BEGIN Supplied information
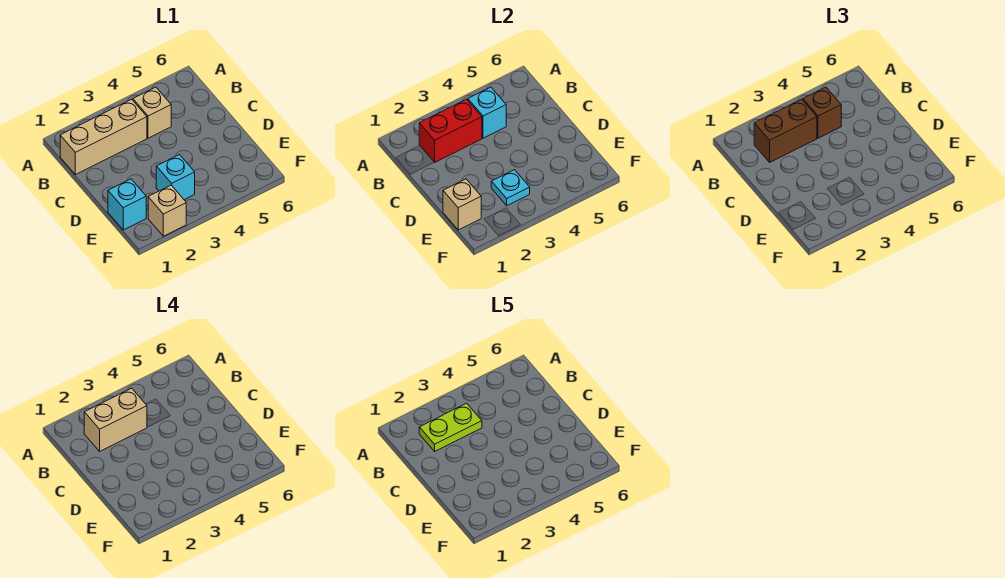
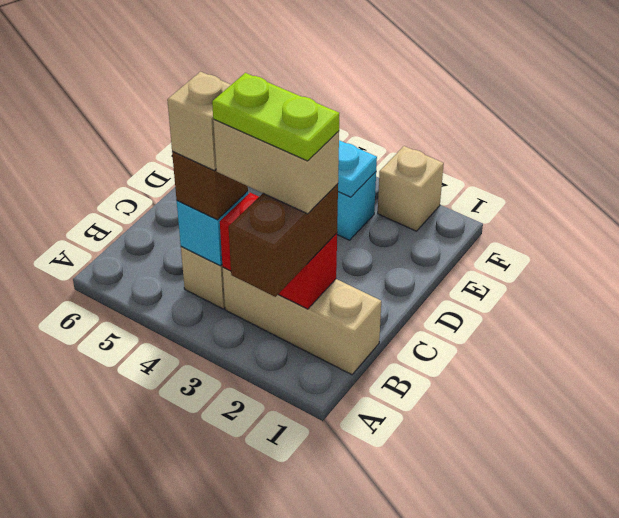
brown brick B2:B3 level 3 -> brown brick A2:B2 level 3
cyan brick E1 level 1 -> none
tan brick E1 level 2 -> tan brick B4 level 4

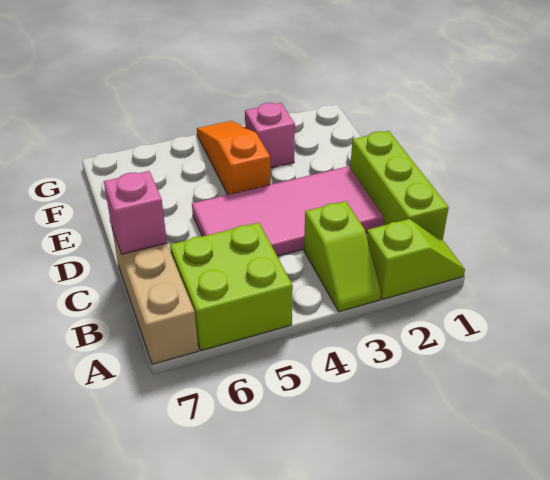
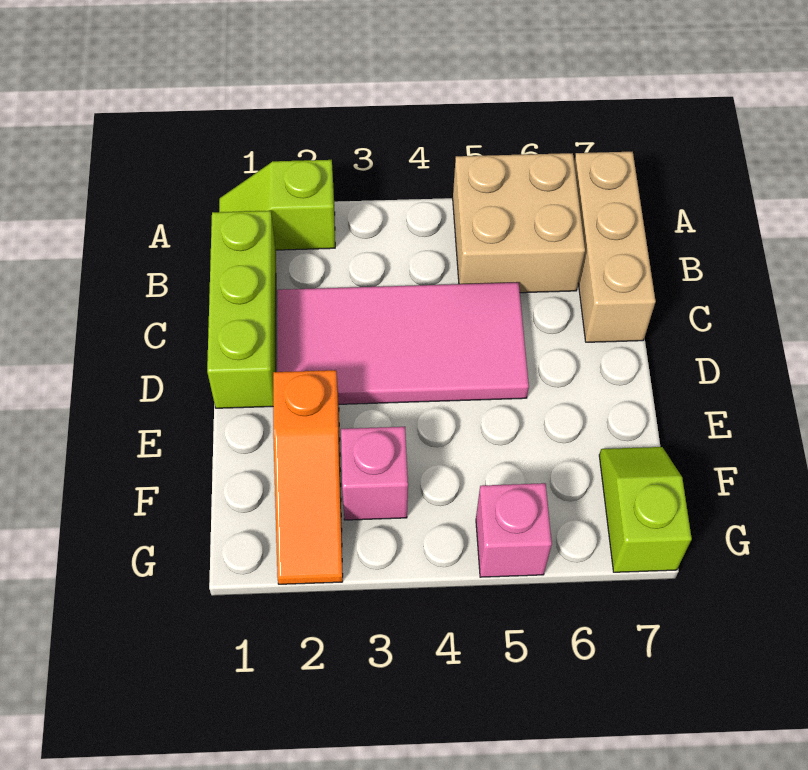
lime slope A3:B3 level 1 top B -> lime slope F7:G7 level 1 top G
lime brick A5:B6 level 1 -> tan brick A5:B6 level 1
pink brick C7 level 2 -> pink brick G5 level 1
orange slope E4:G4 level 1 top E -> orange slope E2:G2 level 1 top E

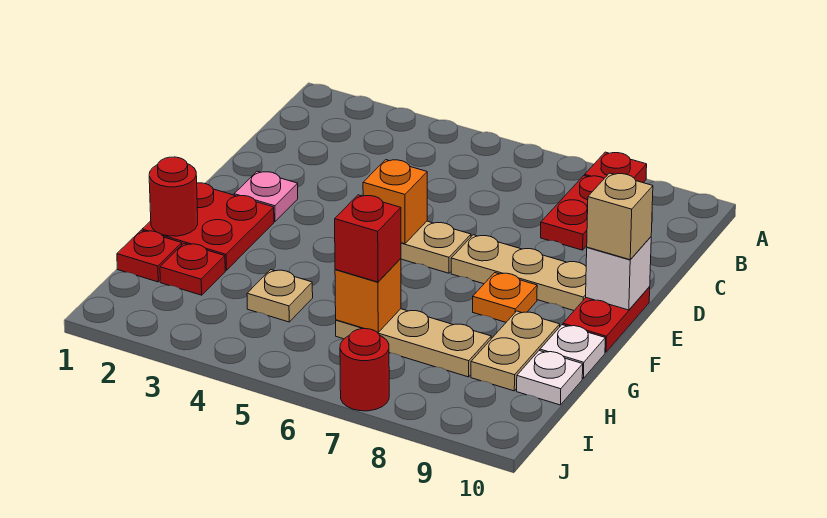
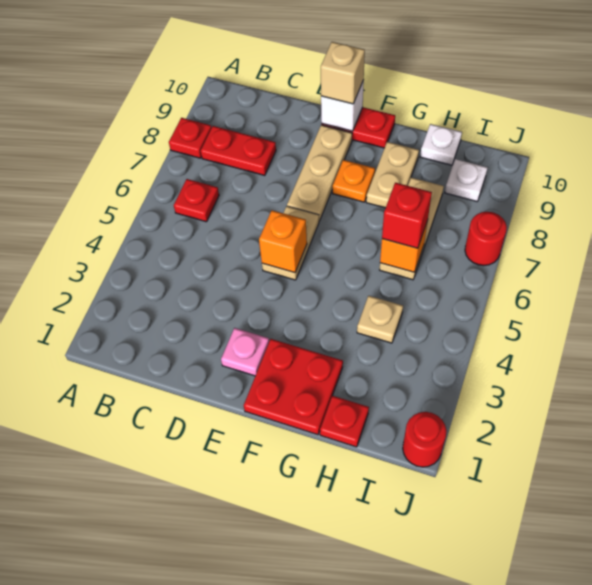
red round brick G1 level 2 -> red round brick J1 level 1
tan plate G9:H9 level 1 -> tan plate G8:G9 level 1
white plate G10 level 1 -> white plate I9 level 1
red plate H2 level 1 -> red plate B6 level 1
END Supplied information
How to complete this task: Provide only the count of lines in the data above that include the string "lime".

Expected output: 2